▶ _Goal_
Pull out every line in the entries below that contains the string "kern".
---------- Material supplied ----------
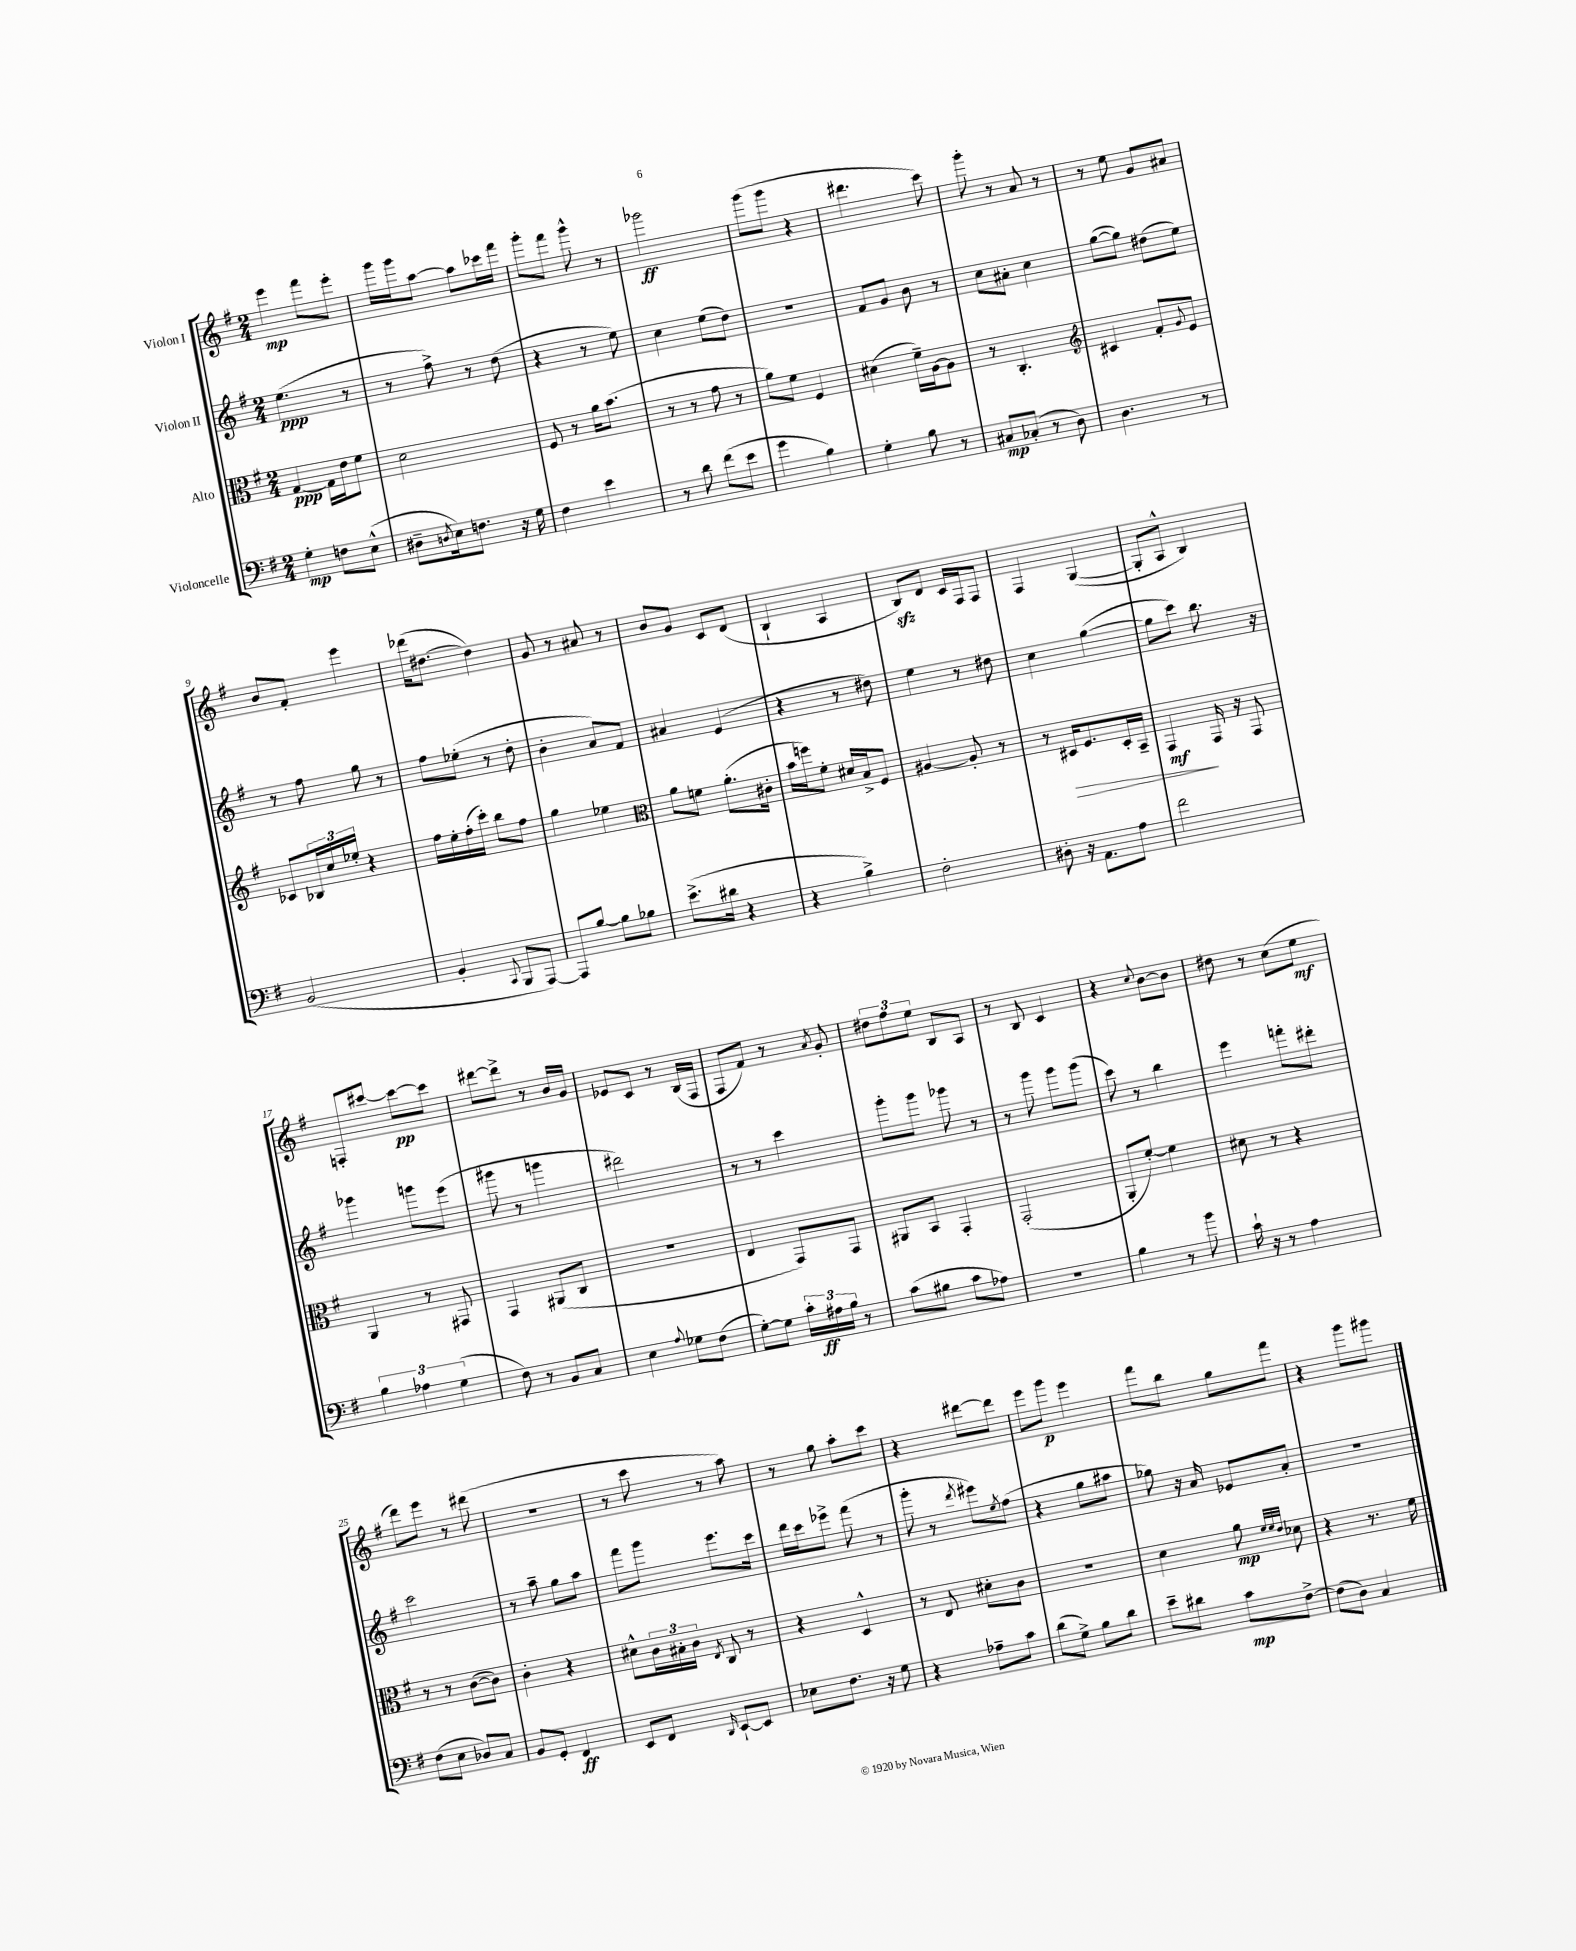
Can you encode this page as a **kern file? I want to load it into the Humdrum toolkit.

**kern	**kern	**kern	**kern
*staff4	*staff3	*staff2	*staff1
*clefF4	*clefC3	*clefG2	*clefG2
*k[f#]	*k[f#]	*k[f#]	*k[f#]
*M2/4	*M2/4	*M2/4	*M2/4
4G'	[4G	(4.ee	4eee
8F	16G]	.	8fff#
.	16e	.	.
(8E^^	8f#	8r	8eee'
=	=	=	=
8D#~	2d	8r	16ggg
.	.	.	16ggg
8qD	.	.	.
16E)	.	8ff#^)	[8aa
8.F	.	.	.
.	.	8r	8aa]
16r	.	(8dd	16ccc-
16G	.	.	16fff#
=	=	=	=
4F#	8F#	4r	8ggg'
.	8r	.	8fff#
4e	16a	8r	8ggg^^
.	(8.b	.	.
.	.	8ee)	8r
=	=	=	=
8r	8r	4cc	2ggg-
8d	8r	.	.
(8f#	8g	(8ee	.
8e	8r	8dd)	.
=	=	=	=
4g	8a)	2r	(8ggg
.	8f#	.	8ggg
4B)	4F#	.	4r
=	=	=	=
4G'	(4d#	8f#	4.ddd#
.	.	8g	.
8B	16f#~)	8b	.
.	[16A	.	.
8r	8A]	8r	8ccc)
=	=	=	=
8C#	8r	8cc	8ggg'
(8C-'	4.C'	8a#'	8r
8r	.	4cc	8a
8D)	.	.	8r
=	=	=	=
*	*clefG2	*	*
4.D	4c#	([8gg	8r
.	.	8gg])	8ee
.	8f#'	(8dd#	8g
.	8qqg	.	.
8r	8e	8ee)	8a#
=	=	=	=
(2BB	8c-	8r	8b
.	24B-	8ff#	8f#'
.	24cc	.	.
.	24ee-'	.	.
.	4r	8gg	4eee
.	.	8r	.
=	=	=	=
4BB'	16ff#	8ff#	(16ddd-
.	16ee'	.	[8.dd#
.	(16ff#'	(8ee-'	.
.	16ccc')	.	.
8qqCC	.	.	.
8BBB	8bb	8r	4dd#])
[8AAA)	8ff#	8dd'	.
=	=	=	=
8AAA]	4gg	4b'	8g
[8B	.	.	8r
8B]	4ee-	8a)	8a#
8B-	.	8f#	8r
=	=	=	=
*	*clefC3	*	*
(8.e^	8a	4a#	8b
.	8f	.	8g
16d#	.	.	.
4r	(8.a'	(4e	8c
.	.	.	(8d
.	16c#'	.	.
=	=	=	=
4r	16b	4r	4B`
.	16ff)	.	.
.	8f#'	.	.
4B^)	16d#	8r	4A
.	16B^	.	.
.	8F#	8dd#)	.
=	=	=	=
2F#'	[4A#	4ee	8B)
.	.	.	8d
.	8A#']	8r	16c
.	.	.	16F#
.	8r	8dd#	8F#
=	=	=	=
8D#'	8r	4cc	4F#
16r	16D#	.	.
8.AA	8.F#	.	.
.	.	([4gg	([4G
8A	16D#'	.	.
.	16BB~	.	.
=	=	=	=
2f#	4GG	8gg]	8G']
.	.	8ccc)	8A^^
.	16GG	8.bb	4B)
.	16r	.	.
.	8GG	.	.
.	.	16r	.
=	=	=	=
6B	4AA	4ggg-	8F'
.	.	.	[8ccc#
6A-	.	.	.
.	8r	8ggg	8ccc#_
(6G	.	.	.
.	8GG#	(8eee	8ccc#]
=	=	=	=
8F#)	4GG	8ggg#	[8ddd#
8r	.	8r	8ddd#^]
8BB	(8AA#	4ggg	8r
8C	8C	.	16b
.	.	.	16g
=	=	=	=
4E	2r	2ddd#)	8e-
.	.	.	8c
8qqA	.	.	.
8G-	.	.	8r
(8F#	.	.	(16B
.	.	.	16F#
=	=	=	=
[8G')	4E	8r	8F#
8G]	.	8r	8f#)
24c'	8GG)	4ccc	8r
24A#	.	.	.
24B	.	.	.
.	.	.	8qa
8r	8GG	.	8g'
=	=	=	=
(8c	8AA#	8ggg'	12dd#
.	.	.	12ff#
8B#	8BB	8ggg	.
.	.	.	12ee
8c	4GG'	8ggg-	8B
8A-)	.	8r	8A
=	=	=	=
2r	(2GG'	8r	8r
.	.	8ggg	8B
.	.	8ggg	4c
.	.	(8ggg	.
=	=	=	=
4B	8AA'	8ccc)	4r
.	[8f#')	8r	.
.	.	.	8qqcc
8r	4f#]	4bb	[8b
8b	.	.	8b]
=	=	=	=
16c`	8d#	4eee	8dd#
16r	.	.	.
8r	8r	.	8r
4A	4r	8fff'	(8cc
.	.	8ddd#'	8ee
=	=	=	=
(8F#	8r	2ccc	8ddd)
8E	8r	.	8eee
8D-)	([8c	.	8r
8C	8c])	.	(8ddd#
=	=	=	=
8BB	4c'	8r	2r
8GG'	.	8aa~	.
4FF#	4r	8gg	.
.	.	8aa	.
=	=	=	=
8EE	8d#^^	8fff#	8r
8FF#	24c	8ggg	8ccc
.	24B#'	.	.
.	24c	.	.
16qqDD	8qE	.	.
[8EE`	8C	8.eee	8r
8EE]	8r	.	8aa)
.	.	16ccc	.
=	=	=	=
8E-	4r	16ddd	8r
.	.	16ccc	.
8.F#	.	8eee-^	8gg
.	4D^^	(8fff#	8aa'
16r	.	.	.
8G	.	8r	8ccc
=	=	=	=
4r	8r	8ggg'	4r
.	8E	8r	.
.	.	8qddd	.
8A-~	8d#'	8eee#)	[8ddd#
.	.	8qee	.
8c	8c	(8ff#	8ddd#]
=	=	=	=
(8d	2r	4r	8eee
8G^)	.	.	8ggg
8B	.	8gg	4eee
8d	.	8aa#	.
=	=	=	=
8e~	4d	8gg-)	8fff#
8d#	.	16r	8bb
.	.	16a	.
8c	8a	8e-	8gg
.	32qqf#	.	.
.	32qqf#	.	.
.	32qqe	.	.
[8F#^	8d-	8a'	8fff#
=	=	=	=
(8F#]	4r	2r	4r
8D)	.	.	.
4C	8.r	.	8ggg
.	.	.	8ggg#
.	16f#	.	.
==	==	==	==
*-	*-	*-	*-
----------
▶ _Worked solution_
Can you encode this page as a **kern file? I want to load it into the Humdrum toolkit.
**kern	**kern	**kern	**kern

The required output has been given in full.